▸ **What the task requires**: Your task is to filter the data below down to the lines holding "headphones".

[[ Data for processing, beginning ]]

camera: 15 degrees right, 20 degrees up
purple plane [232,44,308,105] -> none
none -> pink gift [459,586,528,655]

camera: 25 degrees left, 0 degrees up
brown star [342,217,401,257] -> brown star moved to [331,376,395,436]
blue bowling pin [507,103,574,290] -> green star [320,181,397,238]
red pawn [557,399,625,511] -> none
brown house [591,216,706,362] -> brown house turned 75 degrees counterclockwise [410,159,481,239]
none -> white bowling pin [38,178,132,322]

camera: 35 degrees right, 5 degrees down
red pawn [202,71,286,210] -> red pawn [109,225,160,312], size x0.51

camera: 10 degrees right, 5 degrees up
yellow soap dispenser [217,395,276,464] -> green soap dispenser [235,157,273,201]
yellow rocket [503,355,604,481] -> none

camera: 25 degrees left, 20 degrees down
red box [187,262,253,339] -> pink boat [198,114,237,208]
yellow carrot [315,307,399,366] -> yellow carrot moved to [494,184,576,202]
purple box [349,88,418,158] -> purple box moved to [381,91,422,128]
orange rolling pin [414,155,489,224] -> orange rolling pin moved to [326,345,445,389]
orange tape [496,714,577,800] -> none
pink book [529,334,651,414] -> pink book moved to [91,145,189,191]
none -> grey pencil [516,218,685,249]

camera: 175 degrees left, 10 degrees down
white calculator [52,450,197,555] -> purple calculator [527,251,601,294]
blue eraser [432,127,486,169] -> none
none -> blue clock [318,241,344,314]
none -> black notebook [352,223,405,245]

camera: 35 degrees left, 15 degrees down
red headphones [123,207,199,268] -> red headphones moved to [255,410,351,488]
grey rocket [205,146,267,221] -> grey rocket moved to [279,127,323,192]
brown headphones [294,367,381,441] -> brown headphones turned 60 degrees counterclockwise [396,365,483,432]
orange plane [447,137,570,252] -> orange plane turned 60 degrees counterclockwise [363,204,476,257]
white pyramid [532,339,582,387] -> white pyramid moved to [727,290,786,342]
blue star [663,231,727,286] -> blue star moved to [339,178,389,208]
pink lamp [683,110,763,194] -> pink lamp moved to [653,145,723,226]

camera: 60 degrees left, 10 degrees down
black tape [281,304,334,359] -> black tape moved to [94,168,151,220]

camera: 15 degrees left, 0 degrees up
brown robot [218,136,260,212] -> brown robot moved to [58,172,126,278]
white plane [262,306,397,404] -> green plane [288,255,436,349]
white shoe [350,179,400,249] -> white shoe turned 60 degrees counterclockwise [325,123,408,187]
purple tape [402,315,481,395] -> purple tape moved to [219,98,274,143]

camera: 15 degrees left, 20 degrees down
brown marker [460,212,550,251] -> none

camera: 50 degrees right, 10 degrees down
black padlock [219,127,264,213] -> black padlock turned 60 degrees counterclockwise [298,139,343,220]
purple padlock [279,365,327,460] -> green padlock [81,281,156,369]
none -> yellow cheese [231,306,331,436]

[[ Data for processing, end ]]

▸ **Solution to this exercise**:
red headphones [123,207,199,268] -> red headphones moved to [255,410,351,488]
brown headphones [294,367,381,441] -> brown headphones turned 60 degrees counterclockwise [396,365,483,432]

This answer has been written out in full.